__RECORDS SUPPLIED__.
##########
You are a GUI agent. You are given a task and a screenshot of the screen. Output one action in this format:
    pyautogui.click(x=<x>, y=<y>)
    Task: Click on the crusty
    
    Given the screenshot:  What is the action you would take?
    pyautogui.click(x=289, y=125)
##########
__DESCRIPTION OF THE TASK__.
Reproduce each entry above word for word, keeping every line in its original order.

__ANSWER TO THE EXERCISE__.
You are a GUI agent. You are given a task and a screenshot of the screen. Output one action in this format:
    pyautogui.click(x=<x>, y=<y>)
    Task: Click on the crusty
    
    Given the screenshot:  What is the action you would take?
    pyautogui.click(x=289, y=125)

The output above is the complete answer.